| What you need to do |
Turn the data below into a numbered list with one line per item, skipping any blank lines. Leave the pictures out.

(Element lookup data)
"""
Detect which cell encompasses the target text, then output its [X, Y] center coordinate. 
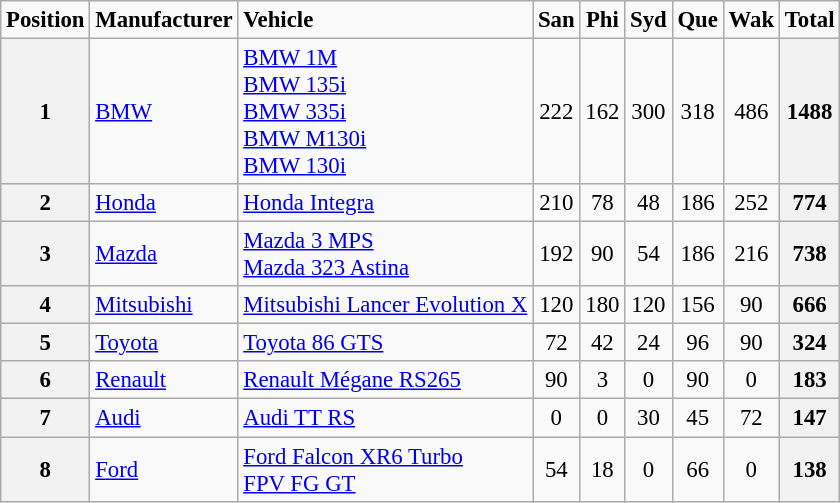
774 [809, 203]
300 [648, 112]
666 [809, 305]
1 [46, 112]
Position [46, 20]
Vehicle [386, 20]
Wak [751, 20]
318 [698, 112]
252 [751, 203]
Total [809, 20]
78 [602, 203]
216 [751, 254]
324 [809, 343]
Ford [164, 470]
BMW 1M BMW 135i BMW 335i BMW M130i BMW 130i [386, 112]
San [556, 20]
96 [698, 343]
BMW [164, 112]
Ford Falcon XR6 Turbo FPV FG GT [386, 470]
Syd [648, 20]
30 [648, 418]
Audi [164, 418]
222 [556, 112]
66 [698, 470]
5 [46, 343]
Manufacturer [164, 20]
7 [46, 418]
Mitsubishi [164, 305]
2 [46, 203]
486 [751, 112]
Mazda [164, 254]
147 [809, 418]
192 [556, 254]
Renault Mégane RS265 [386, 381]
210 [556, 203]
Mazda 3 MPS Mazda 323 Astina [386, 254]
Mitsubishi Lancer Evolution X [386, 305]
162 [602, 112]
183 [809, 381]
180 [602, 305]
Honda [164, 203]
48 [648, 203]
Audi TT RS [386, 418]
Phi [602, 20]
Honda Integra [386, 203]
6 [46, 381]
Renault [164, 381]
156 [698, 305]
Toyota 86 GTS [386, 343]
18 [602, 470]
Toyota [164, 343]
42 [602, 343]
1488 [809, 112]
4 [46, 305]
Que [698, 20]
8 [46, 470]
138 [809, 470]
738 [809, 254]
45 [698, 418]
24 [648, 343]
Find where the given text appears and provide that cell's center as (x, y) coordinate. 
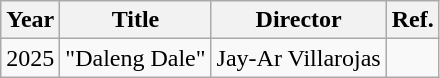
2025 (30, 58)
Year (30, 20)
Title (136, 20)
Jay-Ar Villarojas (298, 58)
"Daleng Dale" (136, 58)
Ref. (412, 20)
Director (298, 20)
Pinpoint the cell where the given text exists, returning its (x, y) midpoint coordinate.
"""
| Output of the exercise |
1. Detect which cell encompasses the target text, then output its [X, Y] center coordinate. 
2. 774 [809, 203]
3. 300 [648, 112]
4. 666 [809, 305]
5. 1 [46, 112]
6. Position [46, 20]
7. Vehicle [386, 20]
8. Wak [751, 20]
9. 318 [698, 112]
10. 252 [751, 203]
11. Total [809, 20]
12. 78 [602, 203]
13. 216 [751, 254]
14. 324 [809, 343]
15. Ford [164, 470]
16. BMW 1M BMW 135i BMW 335i BMW M130i BMW 130i [386, 112]
17. San [556, 20]
18. 96 [698, 343]
19. BMW [164, 112]
20. Ford Falcon XR6 Turbo FPV FG GT [386, 470]
21. Syd [648, 20]
22. 30 [648, 418]
23. Audi [164, 418]
24. 222 [556, 112]
25. 66 [698, 470]
26. 5 [46, 343]
27. Manufacturer [164, 20]
28. 7 [46, 418]
29. Mitsubishi [164, 305]
30. 2 [46, 203]
31. 486 [751, 112]
32. Mazda [164, 254]
33. 147 [809, 418]
34. 192 [556, 254]
35. Renault Mégane RS265 [386, 381]
36. 210 [556, 203]
37. Mazda 3 MPS Mazda 323 Astina [386, 254]
38. Mitsubishi Lancer Evolution X [386, 305]
39. 162 [602, 112]
40. 183 [809, 381]
41. 180 [602, 305]
42. Honda [164, 203]
43. 48 [648, 203]
44. Audi TT RS [386, 418]
45. Phi [602, 20]
46. Honda Integra [386, 203]
47. 6 [46, 381]
48. Renault [164, 381]
49. 156 [698, 305]
50. Toyota 86 GTS [386, 343]
51. 18 [602, 470]
52. Toyota [164, 343]
53. 42 [602, 343]
54. 1488 [809, 112]
55. 4 [46, 305]
56. Que [698, 20]
57. 8 [46, 470]
58. 138 [809, 470]
59. 738 [809, 254]
60. 45 [698, 418]
61. 24 [648, 343]
62. Find where the given text appears and provide that cell's center as (x, y) coordinate. 
63. 2025 (30, 58)
64. Year (30, 20)
65. Title (136, 20)
66. Jay-Ar Villarojas (298, 58)
67. "Daleng Dale" (136, 58)
68. Ref. (412, 20)
69. Director (298, 20)
70. Pinpoint the cell where the given text exists, returning its (x, y) midpoint coordinate.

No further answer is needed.